╭─ SUPPLIED INFORMATION
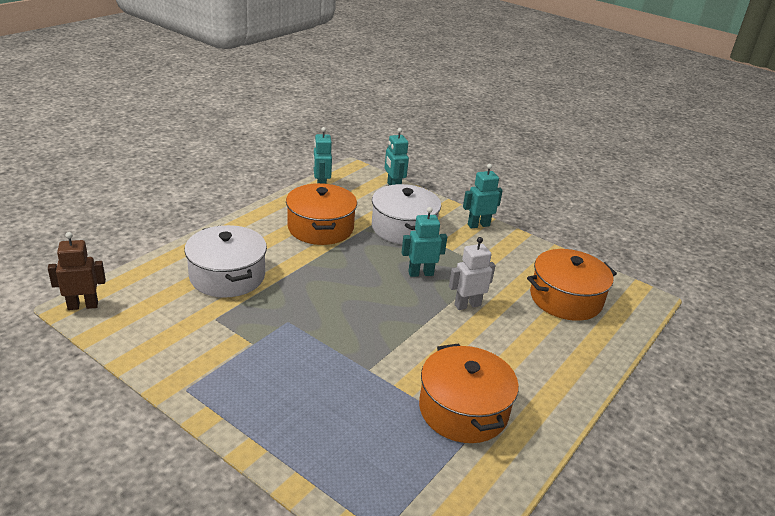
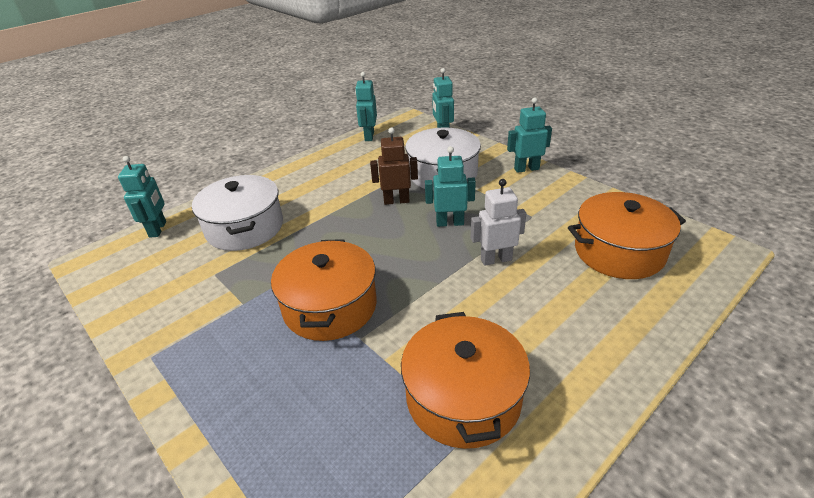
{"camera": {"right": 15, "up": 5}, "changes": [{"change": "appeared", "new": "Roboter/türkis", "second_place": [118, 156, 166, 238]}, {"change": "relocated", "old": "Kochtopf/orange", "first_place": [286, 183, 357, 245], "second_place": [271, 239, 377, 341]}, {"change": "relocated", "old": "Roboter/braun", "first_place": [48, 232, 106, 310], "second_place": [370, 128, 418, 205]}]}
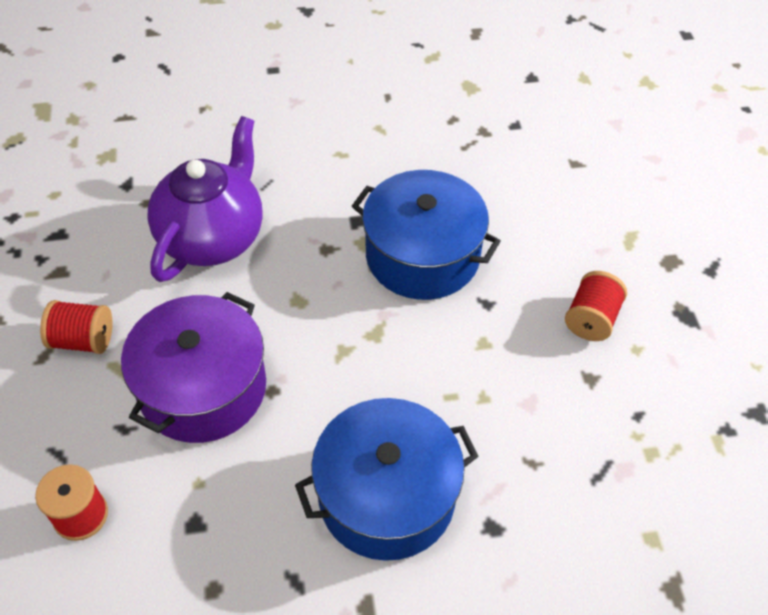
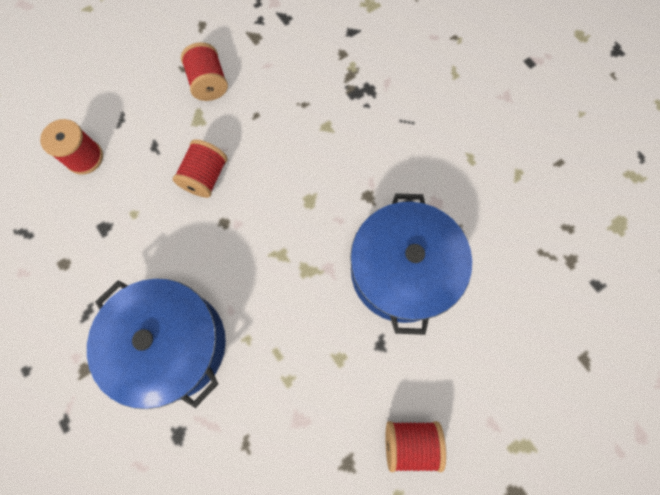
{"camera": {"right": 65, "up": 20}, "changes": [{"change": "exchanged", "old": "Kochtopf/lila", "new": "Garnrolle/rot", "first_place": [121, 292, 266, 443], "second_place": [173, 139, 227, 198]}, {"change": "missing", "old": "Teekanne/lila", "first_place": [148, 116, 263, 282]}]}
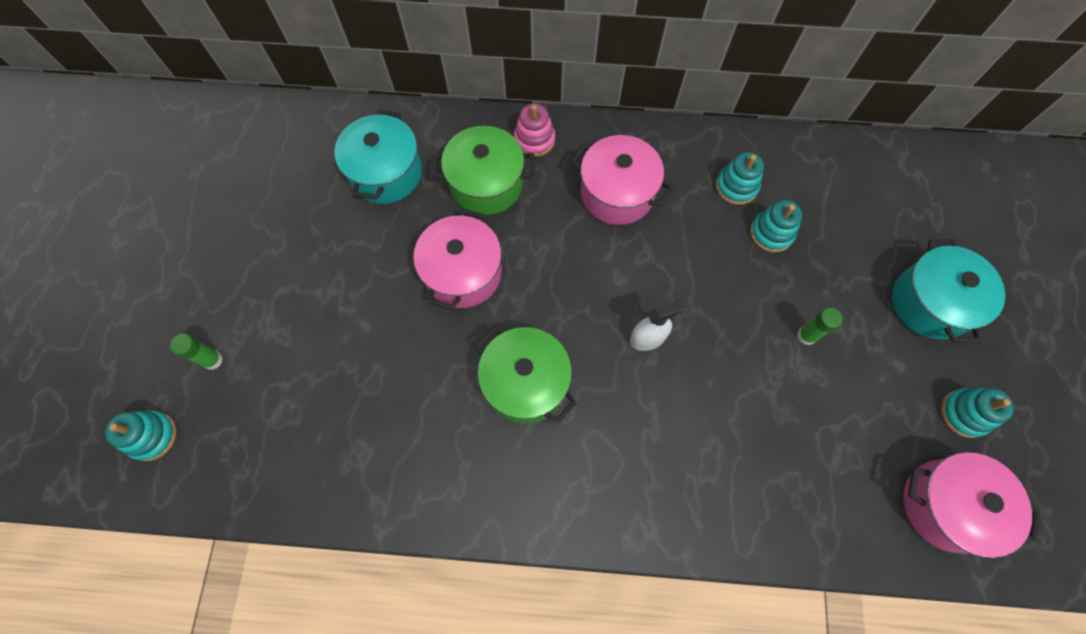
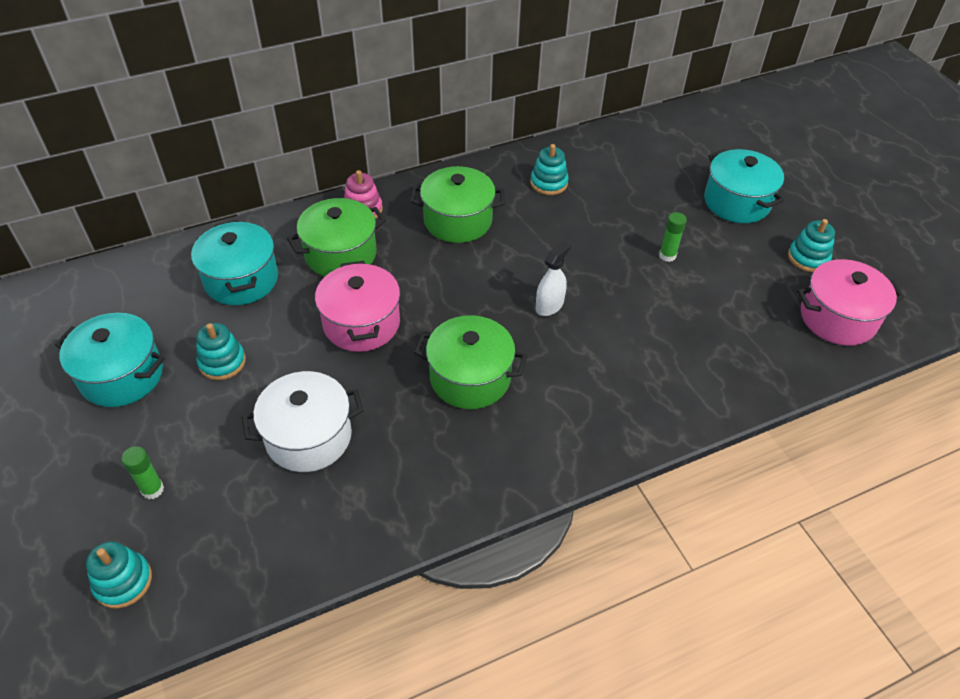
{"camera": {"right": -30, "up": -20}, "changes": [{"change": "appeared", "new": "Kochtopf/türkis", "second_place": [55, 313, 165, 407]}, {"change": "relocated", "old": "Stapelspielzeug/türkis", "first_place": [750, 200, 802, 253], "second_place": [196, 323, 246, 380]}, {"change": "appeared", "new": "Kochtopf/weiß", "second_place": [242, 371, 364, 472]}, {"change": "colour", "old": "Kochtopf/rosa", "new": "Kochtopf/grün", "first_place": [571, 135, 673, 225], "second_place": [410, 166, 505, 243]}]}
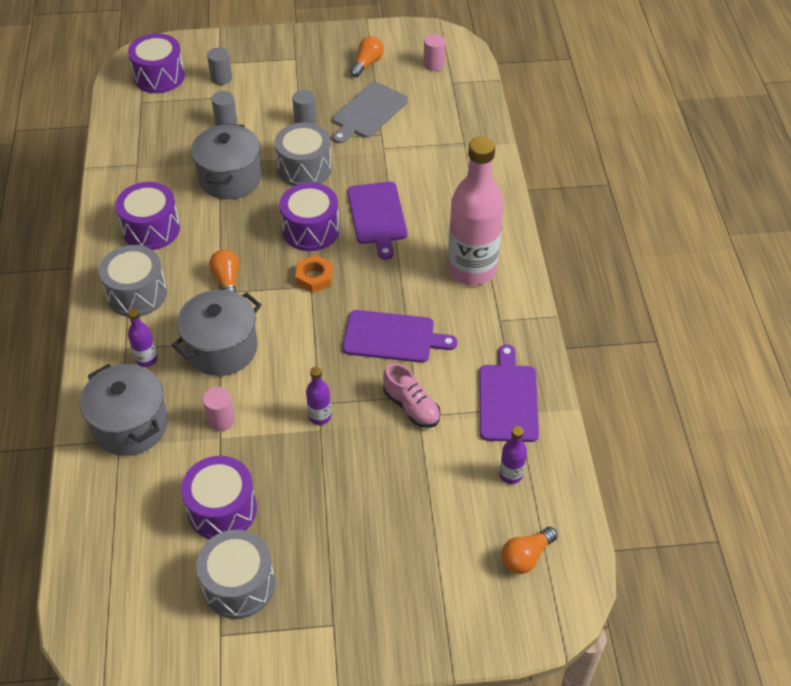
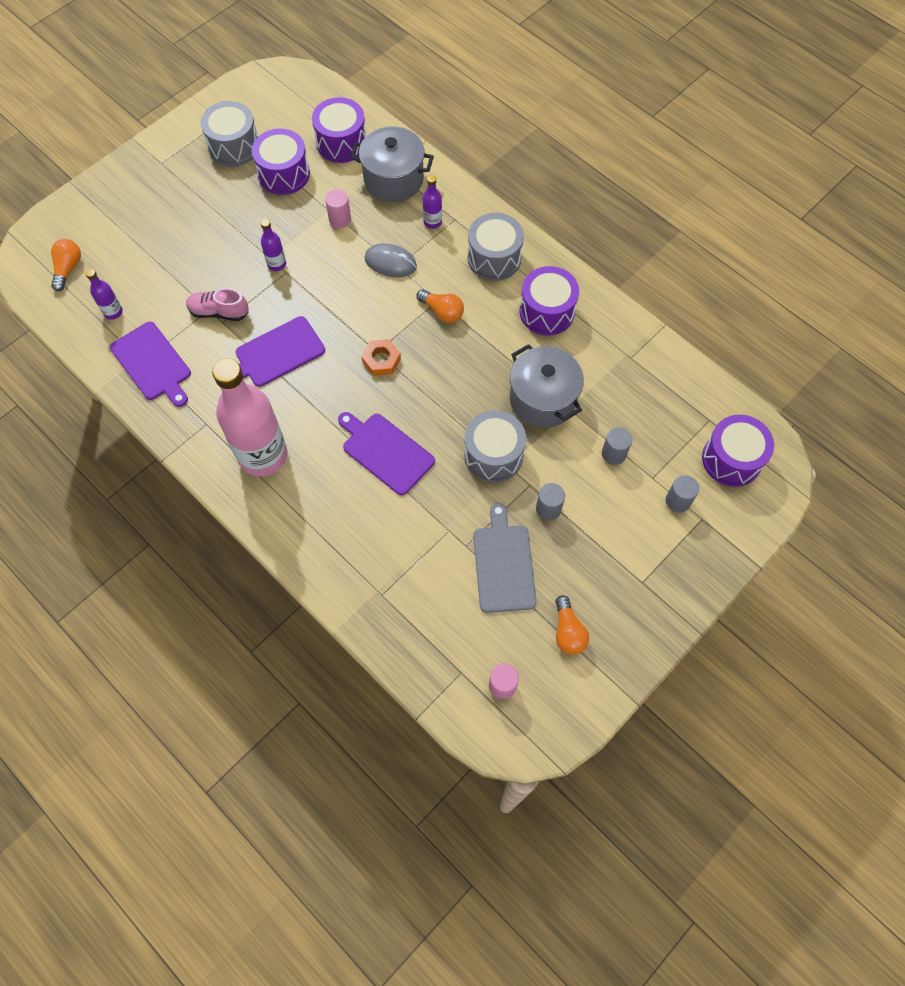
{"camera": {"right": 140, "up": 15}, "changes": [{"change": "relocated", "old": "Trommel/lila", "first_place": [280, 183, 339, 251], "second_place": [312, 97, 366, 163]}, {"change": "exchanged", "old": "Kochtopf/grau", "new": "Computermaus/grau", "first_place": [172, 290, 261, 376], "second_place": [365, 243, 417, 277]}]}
╰─
WHAT NEEDS TO BE DONE: Lines in the data that hold "exchanged" must be located and copied.

OUTPUT OF THE EXERCISE:
{"camera": {"right": 65, "up": 20}, "changes": [{"change": "exchanged", "old": "Kochtopf/lila", "new": "Garnrolle/rot", "first_place": [121, 292, 266, 443], "second_place": [173, 139, 227, 198]}, {"change": "missing", "old": "Teekanne/lila", "first_place": [148, 116, 263, 282]}]}
{"camera": {"right": 140, "up": 15}, "changes": [{"change": "relocated", "old": "Trommel/lila", "first_place": [280, 183, 339, 251], "second_place": [312, 97, 366, 163]}, {"change": "exchanged", "old": "Kochtopf/grau", "new": "Computermaus/grau", "first_place": [172, 290, 261, 376], "second_place": [365, 243, 417, 277]}]}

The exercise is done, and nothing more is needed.